What the task asks:
Copy the data below verbatim, from the line containing "delivered (690, 128)" through the last line of the data, inclusive.

▬▬▬▬▬▬▬▬▬▬

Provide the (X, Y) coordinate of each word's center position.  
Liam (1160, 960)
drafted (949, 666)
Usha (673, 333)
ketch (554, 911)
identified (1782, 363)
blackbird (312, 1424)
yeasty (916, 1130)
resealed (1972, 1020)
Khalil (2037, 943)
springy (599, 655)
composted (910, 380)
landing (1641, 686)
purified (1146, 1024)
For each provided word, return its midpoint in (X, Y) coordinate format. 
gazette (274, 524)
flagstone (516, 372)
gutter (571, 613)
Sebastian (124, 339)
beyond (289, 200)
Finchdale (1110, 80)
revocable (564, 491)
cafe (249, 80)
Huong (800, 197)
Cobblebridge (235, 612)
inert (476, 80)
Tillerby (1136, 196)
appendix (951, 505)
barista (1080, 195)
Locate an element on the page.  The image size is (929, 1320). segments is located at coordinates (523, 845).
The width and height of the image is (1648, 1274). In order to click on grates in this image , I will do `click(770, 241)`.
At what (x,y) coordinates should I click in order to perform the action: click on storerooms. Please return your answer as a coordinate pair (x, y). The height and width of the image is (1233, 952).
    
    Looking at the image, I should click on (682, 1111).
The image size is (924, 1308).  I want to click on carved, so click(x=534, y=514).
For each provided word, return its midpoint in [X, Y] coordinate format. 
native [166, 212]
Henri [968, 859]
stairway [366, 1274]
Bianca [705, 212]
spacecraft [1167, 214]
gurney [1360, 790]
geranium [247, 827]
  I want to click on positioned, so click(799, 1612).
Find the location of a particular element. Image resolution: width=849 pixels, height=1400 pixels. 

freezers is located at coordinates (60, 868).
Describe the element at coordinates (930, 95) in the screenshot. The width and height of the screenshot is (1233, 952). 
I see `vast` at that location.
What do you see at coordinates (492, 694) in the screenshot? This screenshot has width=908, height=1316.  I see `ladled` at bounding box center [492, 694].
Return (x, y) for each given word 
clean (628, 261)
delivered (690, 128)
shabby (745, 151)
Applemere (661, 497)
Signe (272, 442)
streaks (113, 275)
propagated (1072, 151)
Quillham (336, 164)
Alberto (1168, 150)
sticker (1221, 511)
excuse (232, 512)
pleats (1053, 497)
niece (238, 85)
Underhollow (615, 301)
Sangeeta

▬▬▬▬▬▬▬▬▬▬

The response:
delivered (690, 128)
shabby (745, 151)
Applemere (661, 497)
Signe (272, 442)
streaks (113, 275)
propagated (1072, 151)
Quillham (336, 164)
Alberto (1168, 150)
sticker (1221, 511)
excuse (232, 512)
pleats (1053, 497)
niece (238, 85)
Underhollow (615, 301)
Sangeeta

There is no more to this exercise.